### Your objective
Make an exact copy, from the records below, of the lines from the line containing "- delete: Teller/lila (74 168 220 240)" to the line containing "- move: Filzstift/braun", both lines included, excluding pictures.

---------- Working data ----------

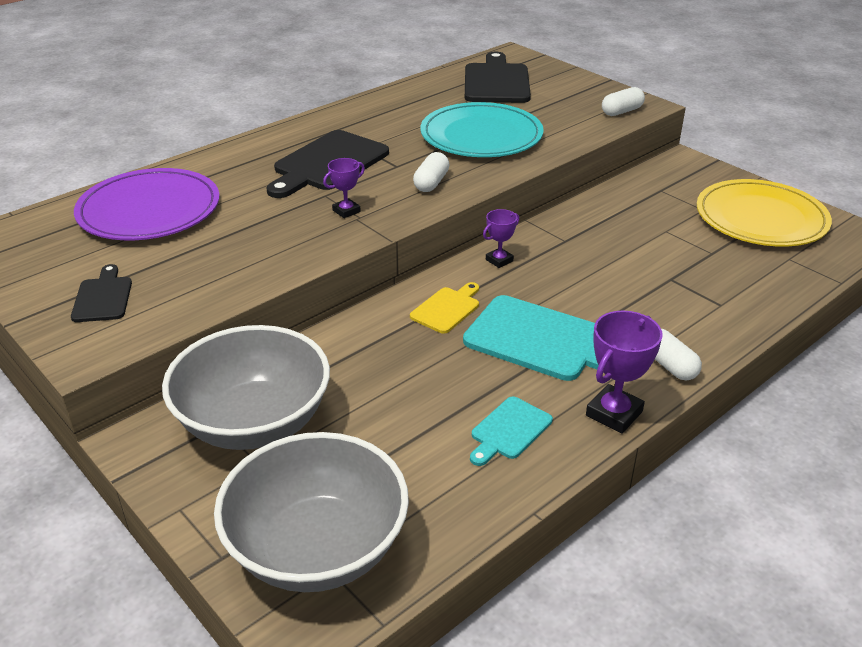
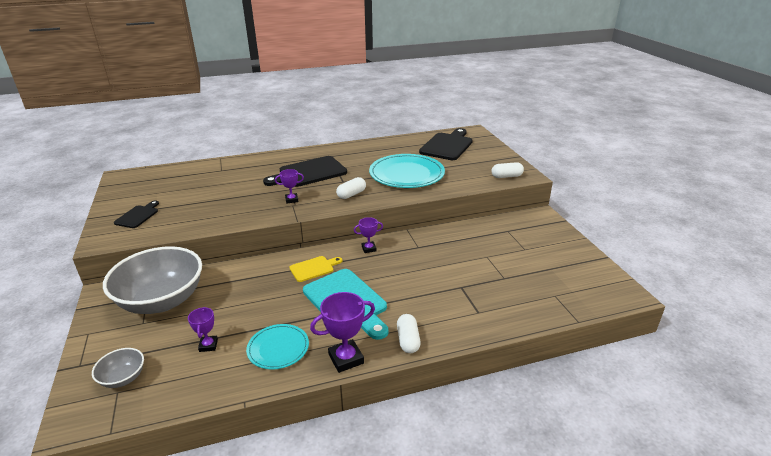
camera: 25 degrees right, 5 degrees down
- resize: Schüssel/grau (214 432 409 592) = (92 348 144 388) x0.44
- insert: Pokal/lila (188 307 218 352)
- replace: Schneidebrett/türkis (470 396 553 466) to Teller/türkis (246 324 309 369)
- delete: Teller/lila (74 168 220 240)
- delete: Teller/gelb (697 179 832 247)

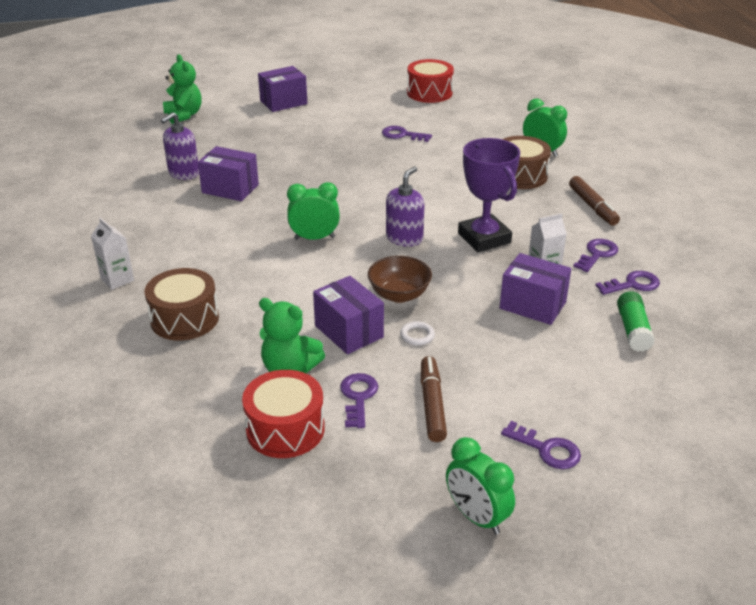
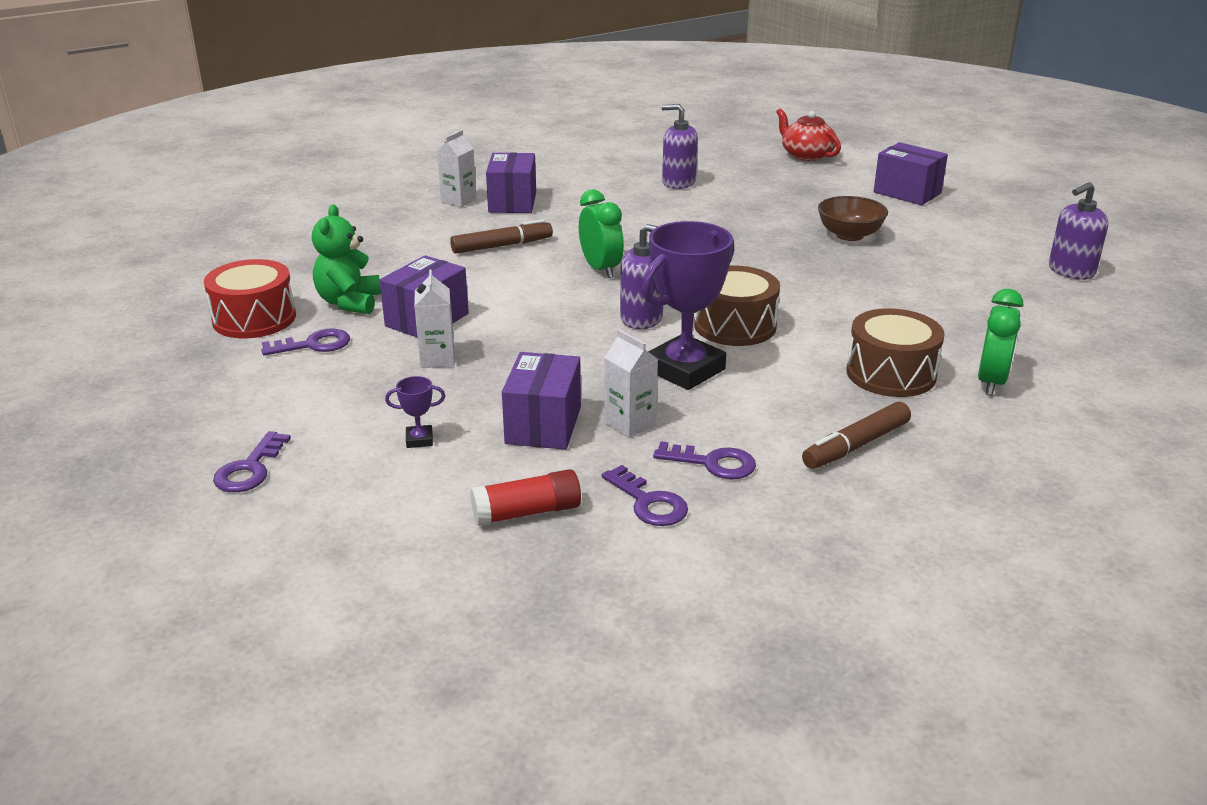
camera: 70 degrees right, 5 degrees down
- insert: Pokal/lila (385 376 445 448)
- replace: Ring/weiß (400 321 435 346) to Getränkekarton/weiß (414 269 455 368)
- move: Filzstift/braun (421 356 447 442) to (450 219 553 254)
- recolor: Klebestift/grün (617 291 655 352) to Klebestift/rot (470 469 581 526)
- move: Schachtel/lila (198 146 259 201) to (486 153 536 213)
- move: Trommel/braun (145 268 219 341) to (694 266 780 346)
- replace: Teddybär/grün (163 55 202 124) to Teekanne/rot (776 108 841 161)
- move: Schüssel/braun (368 256 432 303) to (818 196 888 241)
- replace: Trommel/rot (407 59 454 103) to Seifenspender/lila (1049 182 1108 280)
- delete: Schlüssel/lila (382 126 432 142)
- delete: Wecker/grün (446 437 515 535)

----------

### Solved exercise
- delete: Teller/lila (74 168 220 240)
- delete: Teller/gelb (697 179 832 247)

camera: 70 degrees right, 5 degrees down
- insert: Pokal/lila (385 376 445 448)
- replace: Ring/weiß (400 321 435 346) to Getränkekarton/weiß (414 269 455 368)
- move: Filzstift/braun (421 356 447 442) to (450 219 553 254)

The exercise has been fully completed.